Task data:
........

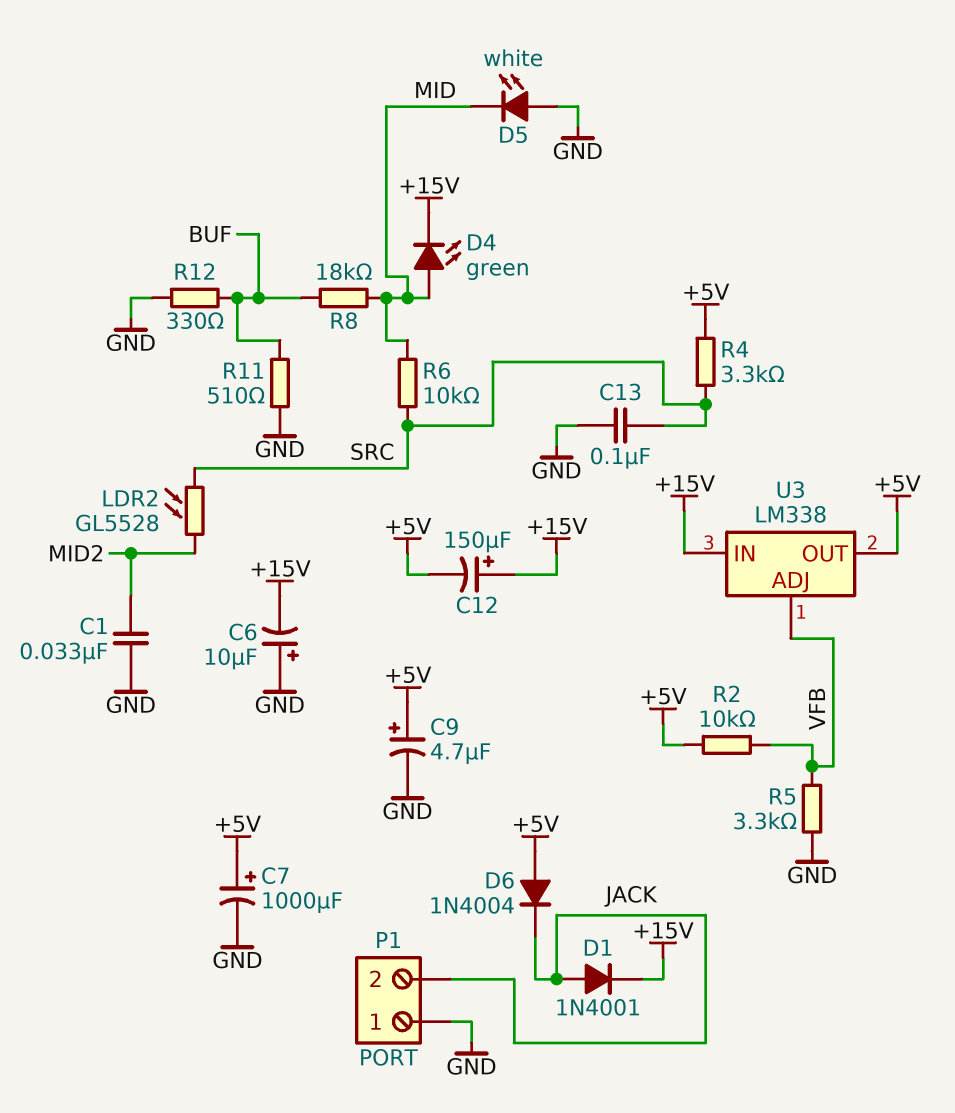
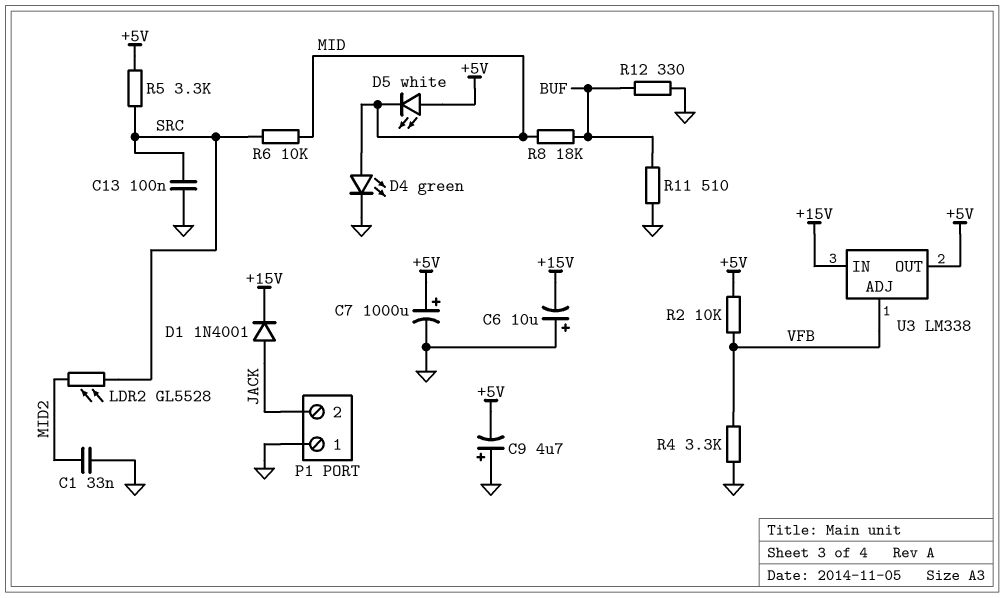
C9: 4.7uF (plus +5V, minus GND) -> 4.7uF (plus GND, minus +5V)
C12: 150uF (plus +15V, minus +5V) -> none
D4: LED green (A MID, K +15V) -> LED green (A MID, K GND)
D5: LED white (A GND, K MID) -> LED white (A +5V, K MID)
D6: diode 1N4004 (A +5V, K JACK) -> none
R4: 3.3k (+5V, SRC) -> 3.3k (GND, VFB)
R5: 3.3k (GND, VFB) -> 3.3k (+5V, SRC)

........

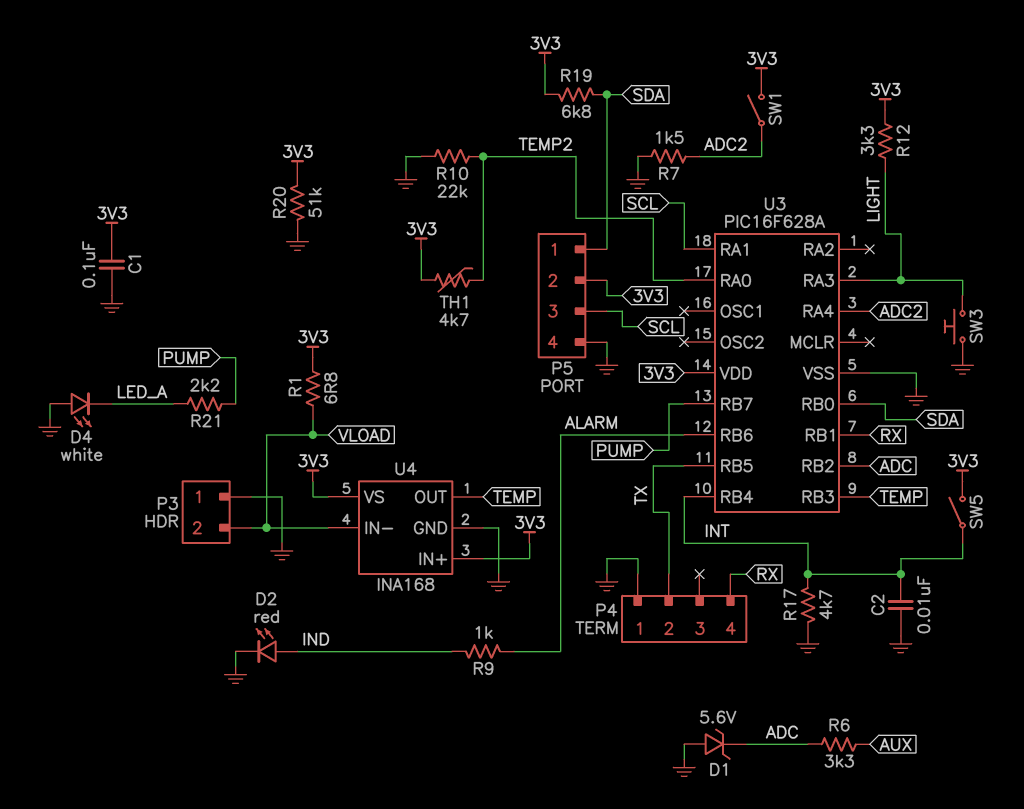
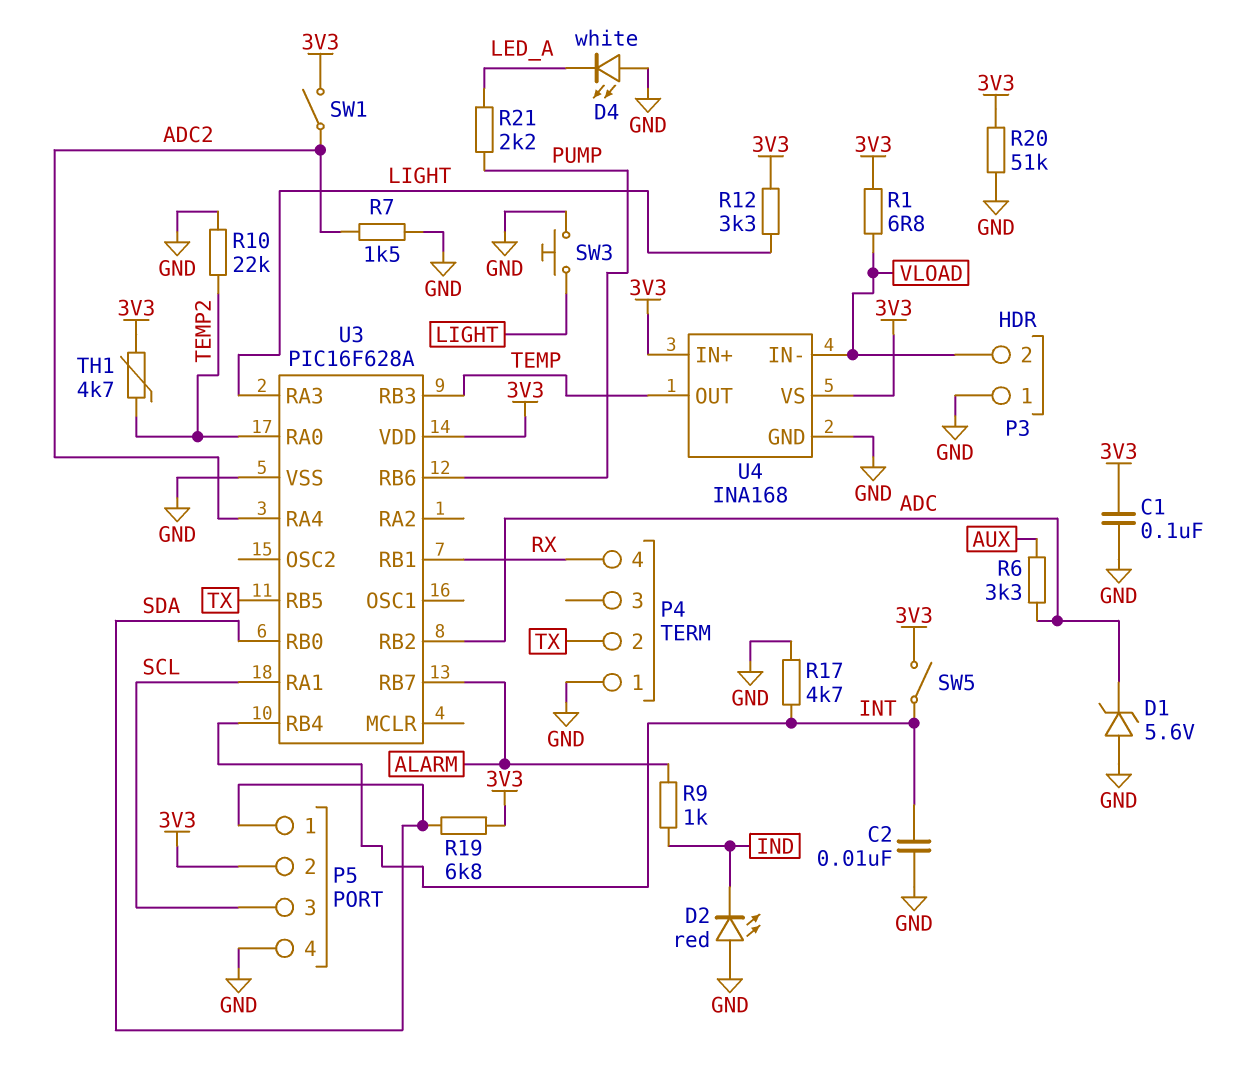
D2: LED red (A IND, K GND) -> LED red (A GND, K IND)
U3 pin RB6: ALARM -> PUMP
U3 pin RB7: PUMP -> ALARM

........

Scan the records above for the word "PUMP". Show each line in which it appears.

U3 pin RB6: ALARM -> PUMP
U3 pin RB7: PUMP -> ALARM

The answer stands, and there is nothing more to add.